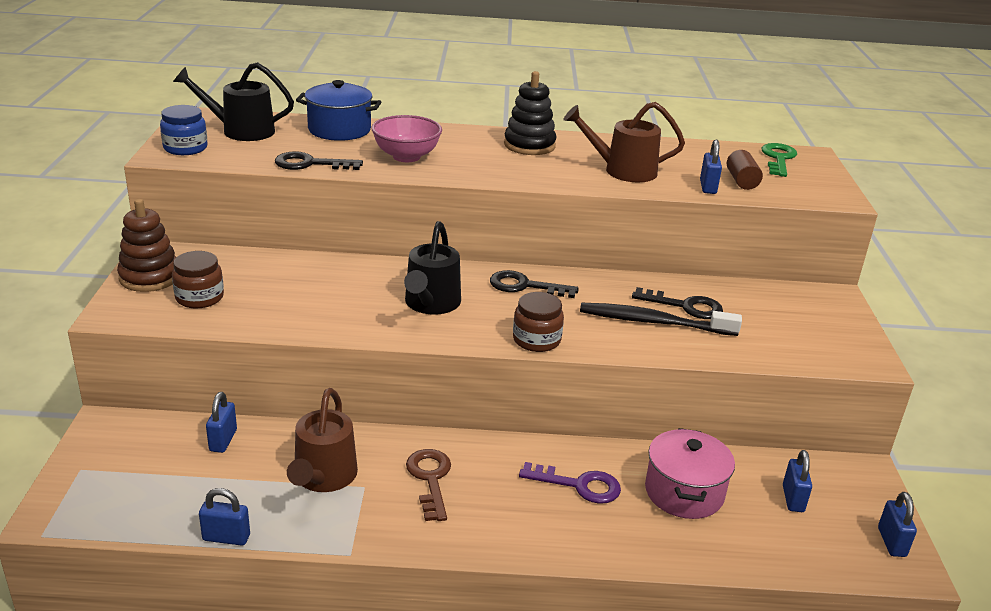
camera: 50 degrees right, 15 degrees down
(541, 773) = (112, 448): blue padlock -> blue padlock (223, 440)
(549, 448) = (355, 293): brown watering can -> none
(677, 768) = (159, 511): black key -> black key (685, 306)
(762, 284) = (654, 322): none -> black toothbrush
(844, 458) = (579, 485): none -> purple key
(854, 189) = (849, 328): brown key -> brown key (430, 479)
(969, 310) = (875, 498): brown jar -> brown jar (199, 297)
======
=== Assigned task ===
Each record must be repeated verbatim, and no picture may appear in the copy.

=== Task answer ===
camera: 50 degrees right, 15 degrees down
(541, 773) = (112, 448): blue padlock -> blue padlock (223, 440)
(549, 448) = (355, 293): brown watering can -> none
(677, 768) = (159, 511): black key -> black key (685, 306)
(762, 284) = (654, 322): none -> black toothbrush
(844, 458) = (579, 485): none -> purple key
(854, 189) = (849, 328): brown key -> brown key (430, 479)
(969, 310) = (875, 498): brown jar -> brown jar (199, 297)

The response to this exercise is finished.